*EXERCISE OBJECTIVE*:
Collect every line in the entries that contains the word "acciaccatura", and copy each one out.

━━ INPUT DATA

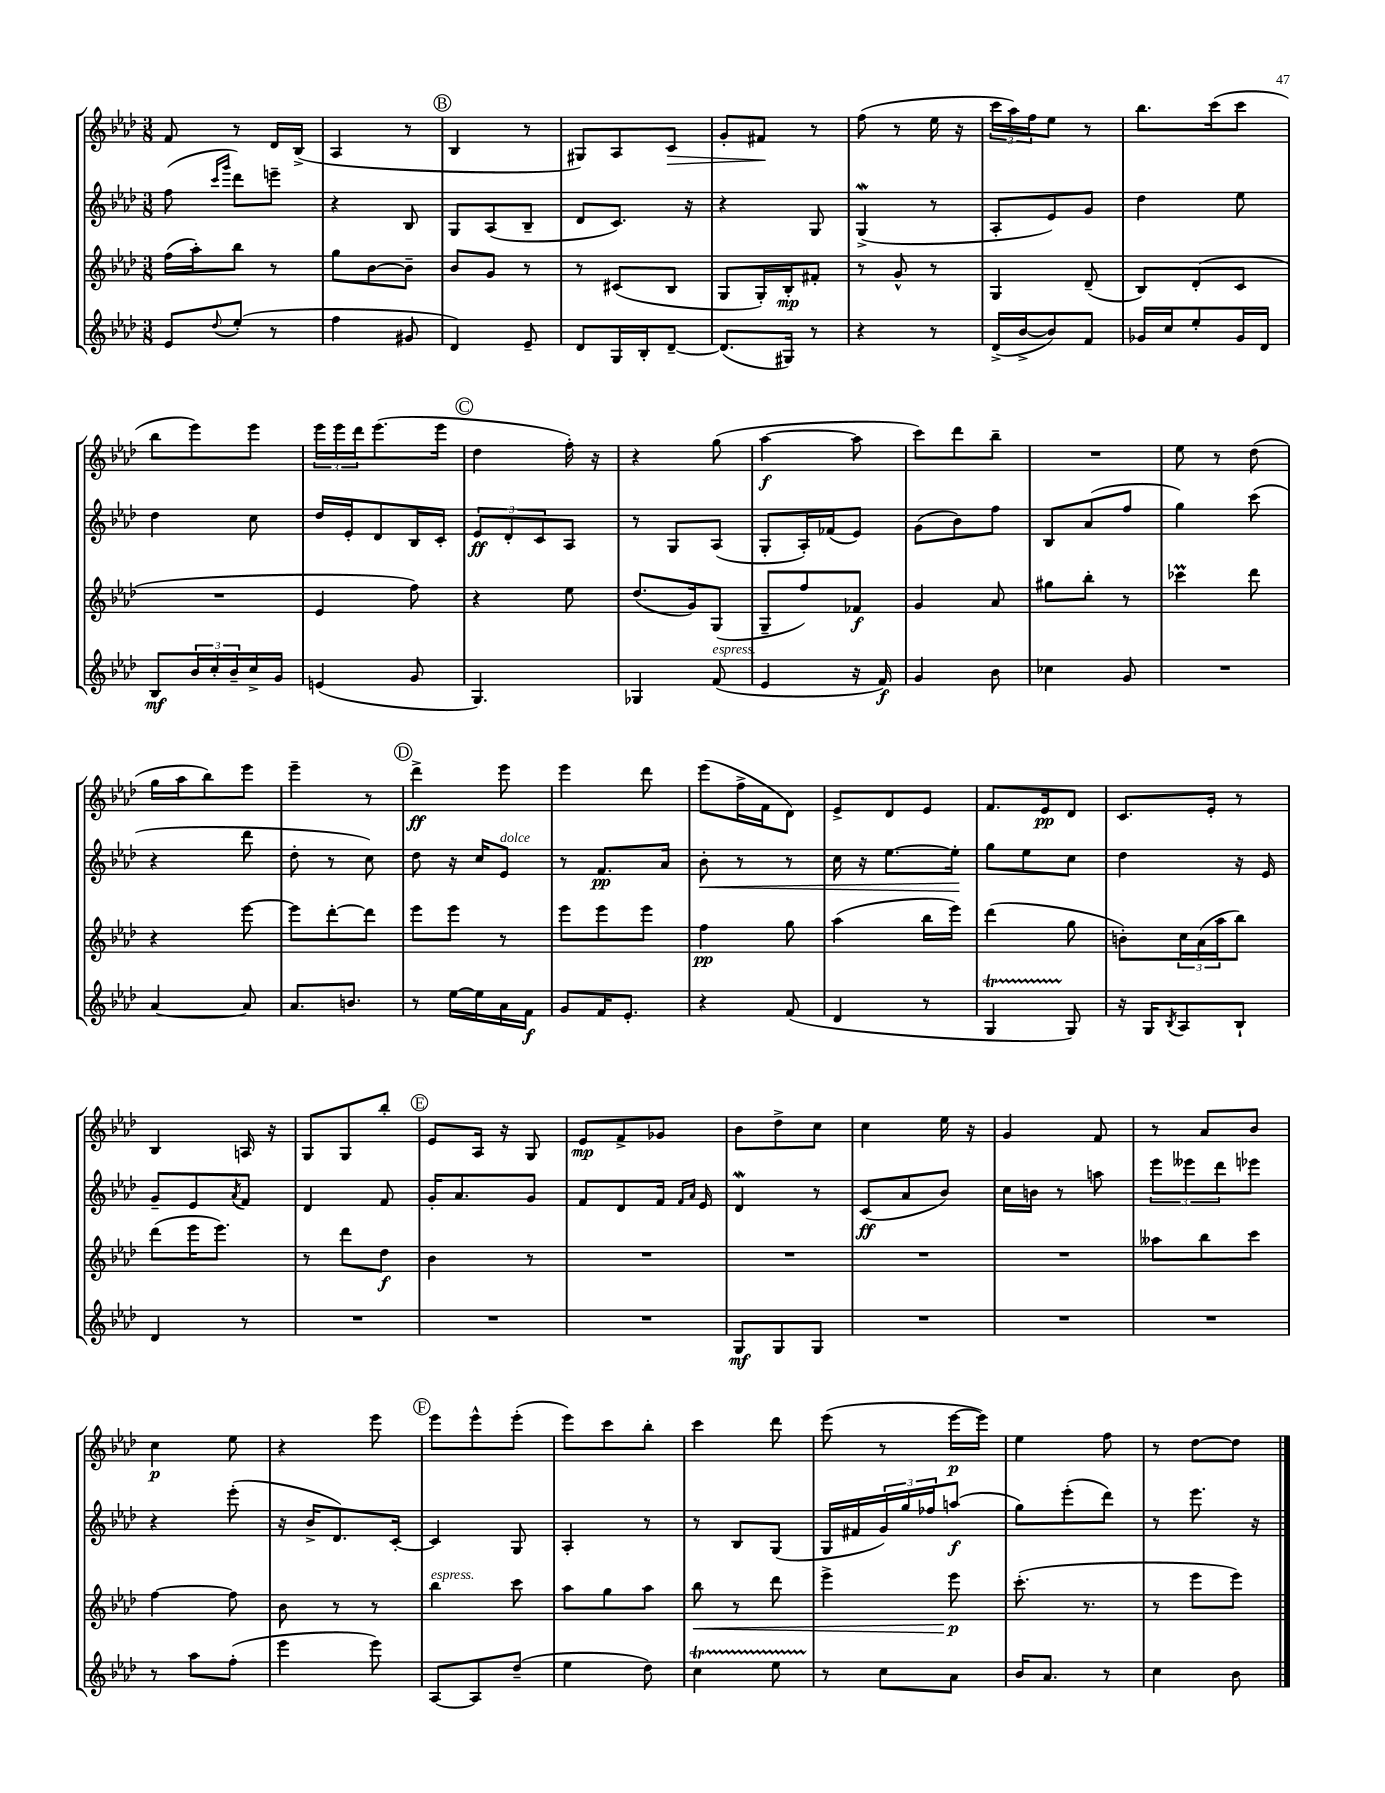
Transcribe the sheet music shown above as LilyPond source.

<<
\new StaffGroup <<
\new Staff = "s0" {
    \clef treble \key aes \major \numericTimeSignature \time 3/8
    f'8 r8 des'16 bes16->( |
    aes4 r8 |
    \mark \markup { \circle "B" } bes4 r8 |
    gis8) aes8 c'8\> |
    g'8-. fis'8\! r8 |
    f''8( r8 ees''16 r16 |
    \tuplet 3/2 { c'''16 aes''16) f''16 } ees''8 r8 |
    bes''8. c'''16( c'''8 |
    bes''8 ees'''8) ees'''8 |
    \tuplet 3/2 { ees'''16 ees'''16 des'''16 } ees'''8.( ees'''16 |
    \mark \markup { \circle "C" } des''4 f''16-.) r16 |
    r4 g''8( |
    aes''4~\f aes''8 |
    c'''8) des'''8 bes''8-- |
    R4. |
    ees''8 r8 des''8( |
    g''16 aes''16 bes''8) ees'''8 |
    ees'''4-- r8 |
    \mark \markup { \circle "D" } des'''4->\ff ees'''8 |
    ees'''4 des'''8 |
    ees'''8( f''16-> f'16 des'8) |
    ees'8-> des'8 ees'8 |
    f'8. ees'16\pp des'8 |
    c'8. ees'16-. r8 |
    bes4 a16 r16 |
    g8 g8 bes''8-. |
    \mark \markup { \circle "E" } ees'8 aes16 r16 g8 |
    ees'8\mp f'8-> ges'8 |
    bes'8 des''8-> c''8 |
    c''4 ees''16 r16 |
    g'4 f'8 |
    r8 aes'8 bes'8 |
    c''4\p ees''8 |
    r4 ees'''8 |
    \mark \markup { \circle "F" } ees'''8 ees'''8-^ ees'''8-.( |
    ees'''8) c'''8 bes''8-. |
    c'''4 des'''8 |
    ees'''8( r8 ees'''16~\p ees'''16) |
    ees''4 f''8 |
    r8 des''8~ des''8 \bar "|." |
}
\new Staff = "s1" {
    \clef treble \key aes \major \numericTimeSignature \time 3/8
    f''8( \grace { c'''16 g'''16 } des'''8) e'''8-- |
    r4 bes8 |
    \mark \markup { \circle "B" } g8 aes8( bes8-- |
    des'8 c'8.) r16 |
    r4 g8 |
    g4->\mordent( r8 |
    aes8-. ees'8) g'8 |
    des''4 ees''8 |
    des''4 c''8 |
    des''16 ees'16-. des'8 bes16 c'16-. |
    \mark \markup { \circle "C" } \tuplet 3/2 { ees'8\ff des'8-. c'8 } aes8 |
    r8 g8 aes8( |
    g8-. aes16-.) fes'16( ees'8) |
    g'8( bes'8) f''8 |
    bes8 aes'8( f''8 |
    g''4) c'''8( |
    r4 des'''8 |
    des''8-. r8 c''8) |
    \mark \markup { \circle "D" } des''8 r16 c''16 ees'8^\markup { \italic "dolce" } |
    r8 f'8.\pp aes'16 |
    bes'8-.\< r8 r8 |
    c''16 r16 ees''8.~ ees''16-.\! |
    g''8 ees''8 c''8 |
    des''4 r16 ees'16 |
    g'8-- ees'8 \acciaccatura { aes'8 } f'8 |
    des'4 f'8 |
    \mark \markup { \circle "E" } g'16-. aes'8. g'8 |
    f'8 des'8 f'16 \grace { f'16 aes'16 } ees'16 |
    des'4\mordent r8 |
    c'8\ff( aes'8 bes'8) |
    c''16 b'16 r8 a''8 |
    \tuplet 3/2 { ees'''8 eeses'''8 des'''8 } ees'''8 |
    r4 ees'''8-.( |
    r16 bes'16-> des'8.) c'16~-. |
    \mark \markup { \circle "F" } c'4 g8 |
    aes4-. r8 |
    r8 bes8 g8( |
    g16 fis'16 \tuplet 3/2 { g'16) g''16 fes''16 } a''8\f( |
    g''8) ees'''8-.( des'''8) |
    r8 ees'''8. r16 \bar "|." |
}
\new Staff = "s2" {
    \clef treble \key aes \major \numericTimeSignature \time 3/8
    f''16( aes''16-.) bes''8 r8 |
    g''8 bes'8~ bes'8-- |
    \mark \markup { \circle "B" } bes'8 g'8 r8 |
    r8 cis'8( bes8 |
    g8 g16-.) bes16-.\mp fis'8-. |
    r8 g'8-^ r8 |
    g4 des'8--( |
    bes8) des'8-.( c'8 |
    R4. |
    ees'4 f''8) |
    \mark \markup { \circle "C" } r4 ees''8 |
    des''8.( g'16) g8( |
    g8-- f''8) fes'8\f |
    g'4 aes'8 |
    gis''8 bes''8-. r8 |
    ces'''4\prall des'''8 |
    r4 ees'''8~ |
    ees'''8 des'''8~-. des'''8 |
    \mark \markup { \circle "D" } ees'''8 ees'''8 r8 |
    ees'''8 ees'''8 ees'''8 |
    f''4\pp g''8 |
    aes''4( bes''16 ees'''16) |
    des'''4( g''8 |
    b'8-.) \tuplet 3/2 { c''16 aes'16( aes''16 } bes''8) |
    des'''8( ees'''16 ees'''8.) |
    r8 des'''8 des''8\f |
    \mark \markup { \circle "E" } bes'4 r8 |
    R4. |
    R4. |
    R4. |
    R4. |
    aeses''8 bes''8 c'''8 |
    f''4~ f''8 |
    bes'8 r8 r8 |
    \mark \markup { \circle "F" } bes''4^\markup { \italic "espress." } c'''8 |
    aes''8 g''8 aes''8 |
    bes''8\< r8 des'''8 |
    ees'''4-> ees'''8\p\! |
    c'''8.-.( r8. |
    r8 ees'''8 ees'''8) \bar "|." |
}
\new Staff = "s3" {
    \clef treble \key aes \major \numericTimeSignature \time 3/8
    ees'8 \appoggiatura { des''8 } ees''8-.( r8 |
    f''4 gis'8 |
    \mark \markup { \circle "B" } des'4) ees'8-- |
    des'8 g16 bes16-. des'8~-- |
    des'8.( gis16) r8 |
    r4 r8 |
    des'16->( bes'16~-> bes'8) f'8 |
    ges'16 c''16 ees''8-. ges'16 des'16 |
    bes8\mf \tuplet 3/2 { bes'16 c''16-. bes'16-- } c''16-> g'16 |
    e'4( g'8 |
    \mark \markup { \circle "C" } g4.) |
    ges4 f'8^\markup { \italic "espress." }( |
    ees'4 r16 f'16\f) |
    g'4 bes'8 |
    ces''4 g'8 |
    R4. |
    aes'4~ aes'8 |
    aes'8. b'8. |
    \mark \markup { \circle "D" } r8 ees''16~ ees''16 aes'16 f'16\f |
    g'8 f'16 ees'8.-. |
    r4 f'8( |
    des'4 r8 |
    g4\startTrillSpan g8\stopTrillSpan) |
    r16 g16 \acciaccatura { bes8 } aes8 bes8-! |
    des'4 r8 |
    R4. |
    \mark \markup { \circle "E" } R4. |
    R4. |
    g8\mf g8 g8 |
    R4. |
    R4. |
    R4. |
    r8 aes''8 f''8-.( |
    ees'''4 ees'''8) |
    \mark \markup { \circle "F" } aes8~ aes8 des''8--( |
    ees''4 des''8) |
    c''4\startTrillSpan ees''8 |
    r8\stopTrillSpan c''8 aes'8 |
    bes'16 aes'8. r8 |
    c''4 bes'8 \bar "|." |
}
>>
>>
\layout { \context { \Score \remove "Bar_number_engraver" } }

━━━━

*REPLY*:
    g'8-- ees'8 \acciaccatura { aes'8 } f'8 |
    r16 g16 \acciaccatura { bes8 } aes8 bes8-! |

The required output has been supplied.